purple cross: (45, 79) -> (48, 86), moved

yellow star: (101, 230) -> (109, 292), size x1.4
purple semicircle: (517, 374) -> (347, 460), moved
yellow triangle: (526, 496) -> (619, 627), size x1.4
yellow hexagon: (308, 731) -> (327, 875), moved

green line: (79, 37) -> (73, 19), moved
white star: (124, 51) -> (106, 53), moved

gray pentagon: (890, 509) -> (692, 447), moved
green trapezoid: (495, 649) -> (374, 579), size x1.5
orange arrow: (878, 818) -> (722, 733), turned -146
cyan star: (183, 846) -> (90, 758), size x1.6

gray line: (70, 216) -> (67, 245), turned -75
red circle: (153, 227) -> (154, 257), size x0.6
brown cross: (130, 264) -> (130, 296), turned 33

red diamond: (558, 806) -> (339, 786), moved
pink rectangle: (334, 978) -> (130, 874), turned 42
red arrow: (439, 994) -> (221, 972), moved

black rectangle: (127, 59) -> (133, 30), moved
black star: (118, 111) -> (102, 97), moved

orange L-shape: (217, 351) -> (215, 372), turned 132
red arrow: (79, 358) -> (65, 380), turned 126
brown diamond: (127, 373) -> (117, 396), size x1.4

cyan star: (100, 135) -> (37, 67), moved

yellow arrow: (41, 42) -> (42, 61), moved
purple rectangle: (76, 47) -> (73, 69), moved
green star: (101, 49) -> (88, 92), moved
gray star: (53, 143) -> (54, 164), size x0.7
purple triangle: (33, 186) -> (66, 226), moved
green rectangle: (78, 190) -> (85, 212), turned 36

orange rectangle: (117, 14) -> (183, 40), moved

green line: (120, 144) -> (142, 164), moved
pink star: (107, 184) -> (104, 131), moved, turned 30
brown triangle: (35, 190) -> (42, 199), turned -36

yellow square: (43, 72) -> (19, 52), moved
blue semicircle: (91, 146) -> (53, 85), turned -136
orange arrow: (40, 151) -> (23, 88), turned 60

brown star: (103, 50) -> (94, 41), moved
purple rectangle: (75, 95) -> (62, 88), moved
★ ★ ★ ★ ★ ★ ★
The full listing above should be reproduced exactly.

## Task output
purple cross: (45, 79) -> (48, 86), moved

yellow star: (101, 230) -> (109, 292), size x1.4
purple semicircle: (517, 374) -> (347, 460), moved
yellow triangle: (526, 496) -> (619, 627), size x1.4
yellow hexagon: (308, 731) -> (327, 875), moved

green line: (79, 37) -> (73, 19), moved
white star: (124, 51) -> (106, 53), moved

gray pentagon: (890, 509) -> (692, 447), moved
green trapezoid: (495, 649) -> (374, 579), size x1.5
orange arrow: (878, 818) -> (722, 733), turned -146
cyan star: (183, 846) -> (90, 758), size x1.6

gray line: (70, 216) -> (67, 245), turned -75
red circle: (153, 227) -> (154, 257), size x0.6
brown cross: (130, 264) -> (130, 296), turned 33

red diamond: (558, 806) -> (339, 786), moved
pink rectangle: (334, 978) -> (130, 874), turned 42
red arrow: (439, 994) -> (221, 972), moved

black rectangle: (127, 59) -> (133, 30), moved
black star: (118, 111) -> (102, 97), moved

orange L-shape: (217, 351) -> (215, 372), turned 132
red arrow: (79, 358) -> (65, 380), turned 126
brown diamond: (127, 373) -> (117, 396), size x1.4

cyan star: (100, 135) -> (37, 67), moved

yellow arrow: (41, 42) -> (42, 61), moved
purple rectangle: (76, 47) -> (73, 69), moved
green star: (101, 49) -> (88, 92), moved
gray star: (53, 143) -> (54, 164), size x0.7
purple triangle: (33, 186) -> (66, 226), moved
green rectangle: (78, 190) -> (85, 212), turned 36

orange rectangle: (117, 14) -> (183, 40), moved

green line: (120, 144) -> (142, 164), moved
pink star: (107, 184) -> (104, 131), moved, turned 30
brown triangle: (35, 190) -> (42, 199), turned -36

yellow square: (43, 72) -> (19, 52), moved
blue semicircle: (91, 146) -> (53, 85), turned -136
orange arrow: (40, 151) -> (23, 88), turned 60

brown star: (103, 50) -> (94, 41), moved
purple rectangle: (75, 95) -> (62, 88), moved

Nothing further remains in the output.